Exercise instructions - Format the stretch of items from the line containing "cyan triangle: moved 8 px up" through the end of the items as a Markdown table with the columns Row and Line, omitting blank lines. Exclude the picture lines from the table.

[Extracted records]

■ ■ ■ ■ ■ ■ ■

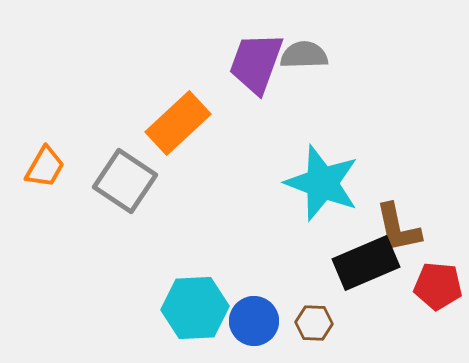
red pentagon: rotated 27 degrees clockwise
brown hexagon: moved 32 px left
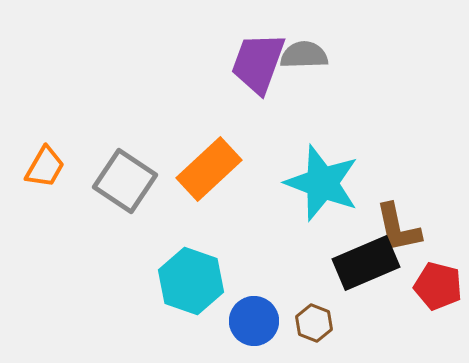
purple trapezoid: moved 2 px right
orange rectangle: moved 31 px right, 46 px down
red pentagon: rotated 9 degrees clockwise
cyan hexagon: moved 4 px left, 27 px up; rotated 22 degrees clockwise
brown hexagon: rotated 18 degrees clockwise
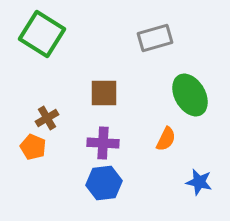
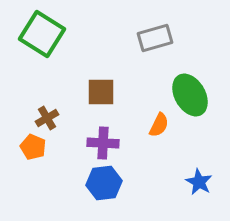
brown square: moved 3 px left, 1 px up
orange semicircle: moved 7 px left, 14 px up
blue star: rotated 16 degrees clockwise
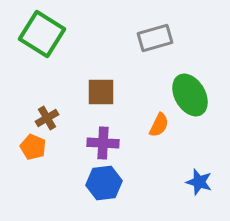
blue star: rotated 12 degrees counterclockwise
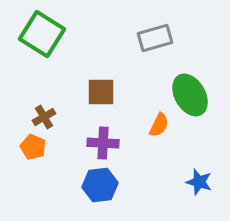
brown cross: moved 3 px left, 1 px up
blue hexagon: moved 4 px left, 2 px down
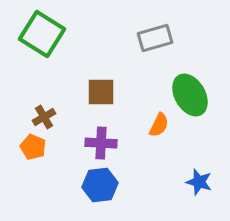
purple cross: moved 2 px left
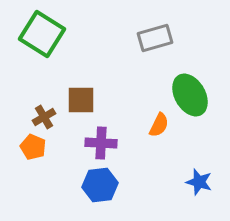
brown square: moved 20 px left, 8 px down
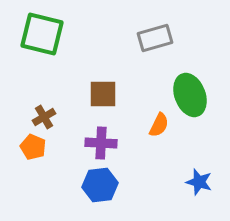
green square: rotated 18 degrees counterclockwise
green ellipse: rotated 9 degrees clockwise
brown square: moved 22 px right, 6 px up
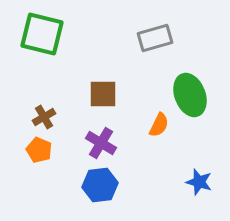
purple cross: rotated 28 degrees clockwise
orange pentagon: moved 6 px right, 3 px down
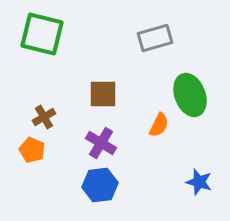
orange pentagon: moved 7 px left
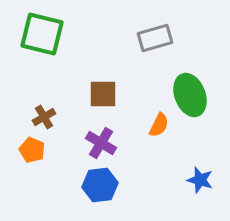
blue star: moved 1 px right, 2 px up
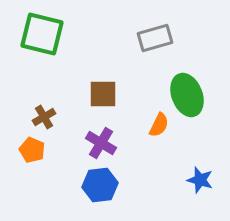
green ellipse: moved 3 px left
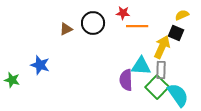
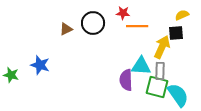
black square: rotated 28 degrees counterclockwise
gray rectangle: moved 1 px left, 1 px down
green star: moved 1 px left, 5 px up
green square: rotated 30 degrees counterclockwise
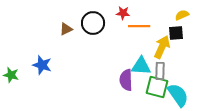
orange line: moved 2 px right
blue star: moved 2 px right
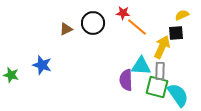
orange line: moved 2 px left, 1 px down; rotated 40 degrees clockwise
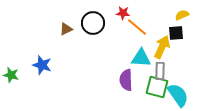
cyan triangle: moved 8 px up
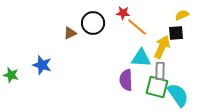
brown triangle: moved 4 px right, 4 px down
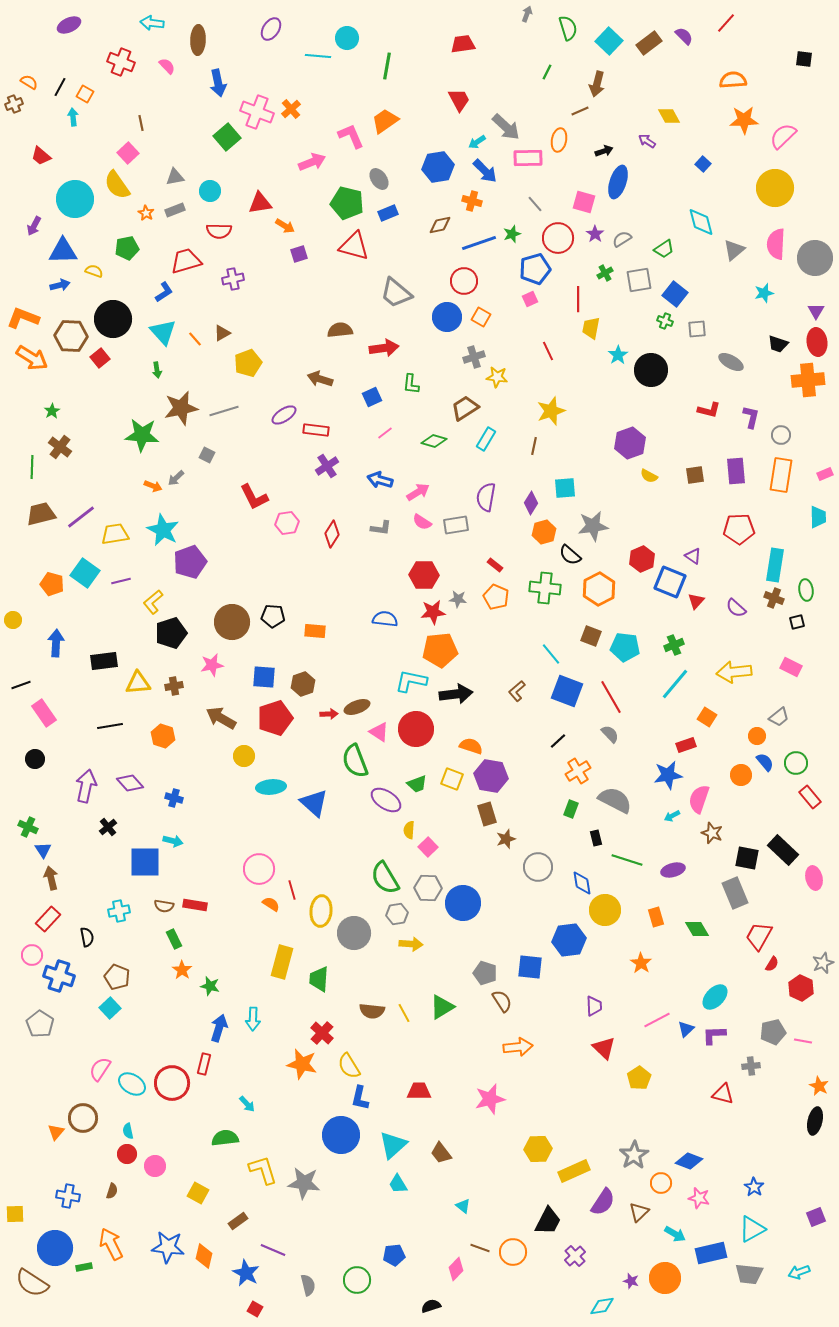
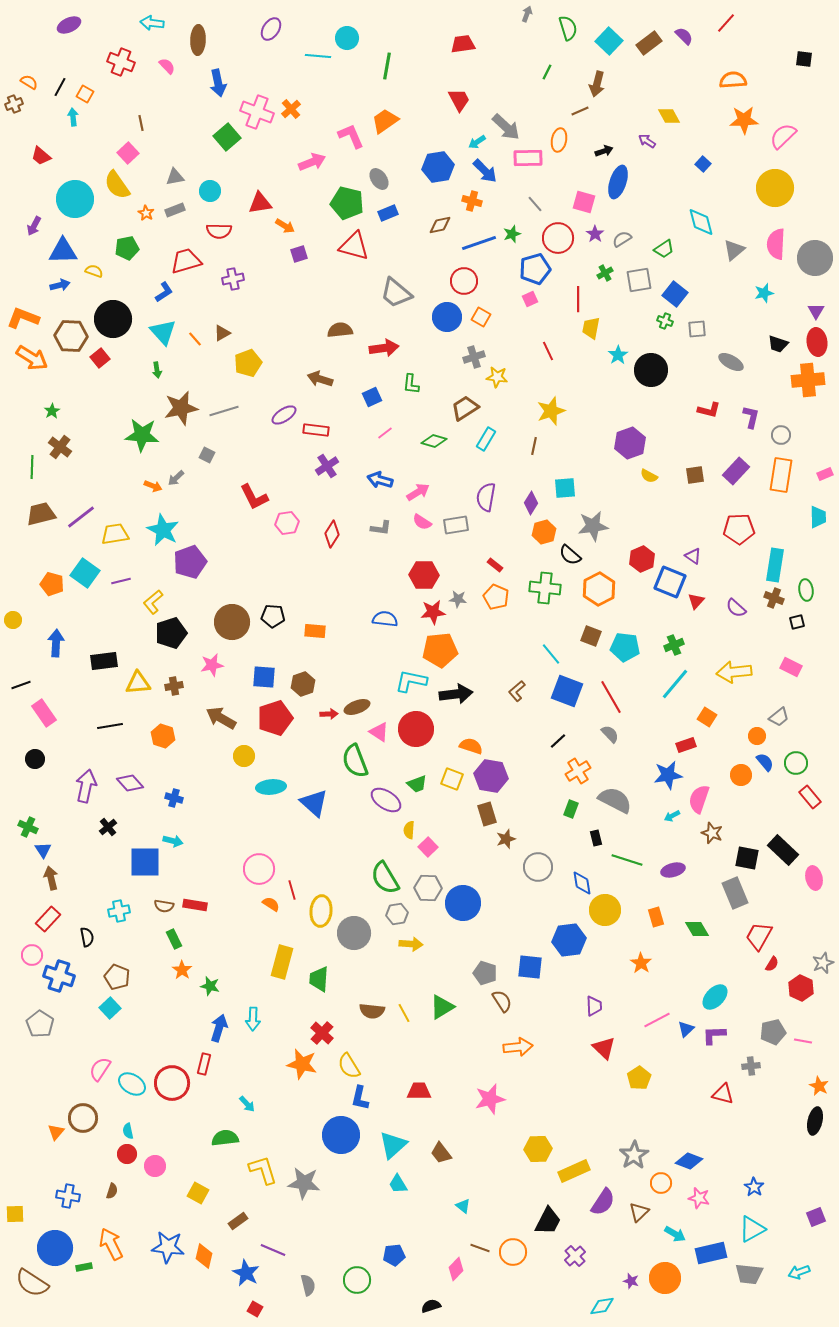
purple rectangle at (736, 471): rotated 48 degrees clockwise
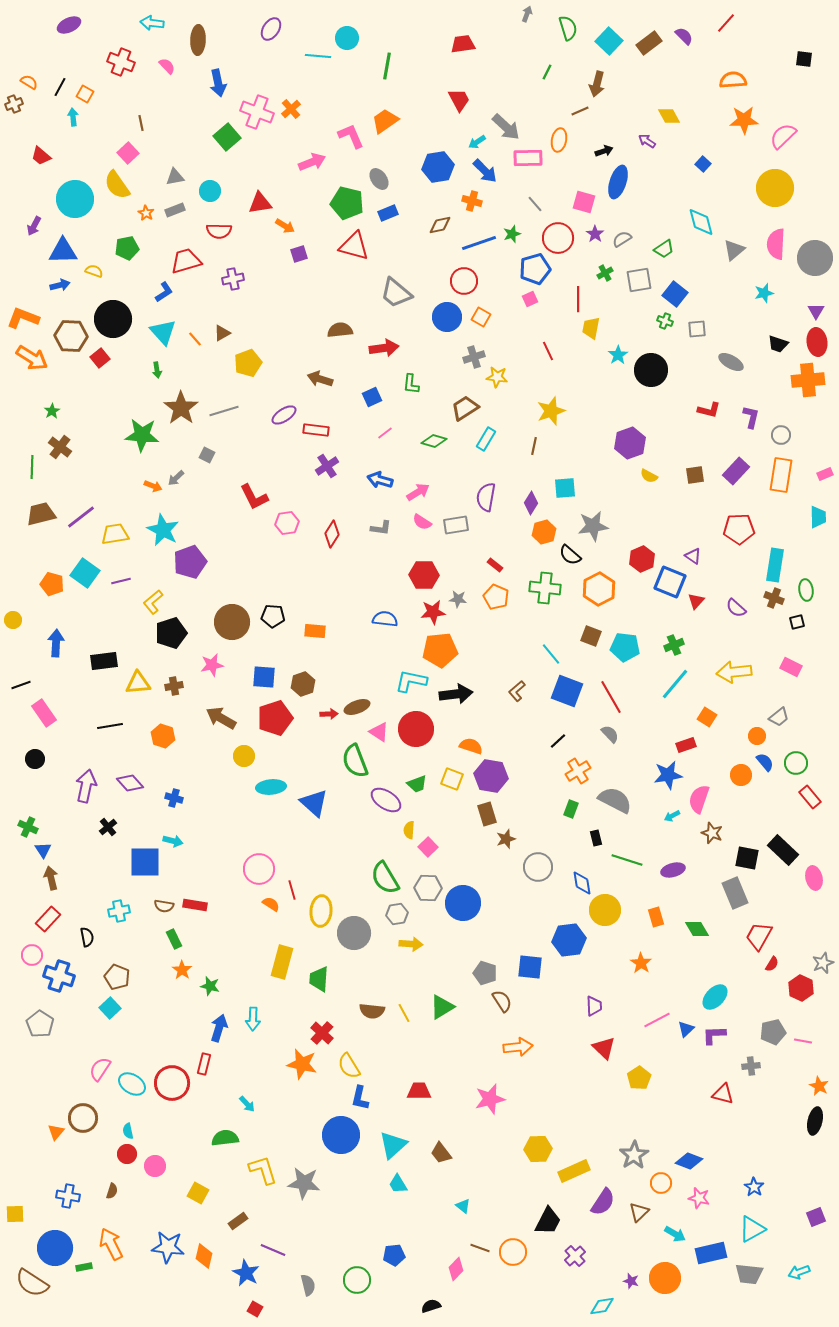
brown star at (181, 408): rotated 24 degrees counterclockwise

■ ■ ■ ■ ■ ■ ■

Result of this task -
| Row | Line |
|---|---|
| 1 | cyan triangle: moved 8 px up |
| 2 | brown triangle: moved 4 px right, 4 px down |
| 3 | purple rectangle at (736, 471): rotated 48 degrees clockwise |
| 4 | brown star at (181, 408): rotated 24 degrees counterclockwise |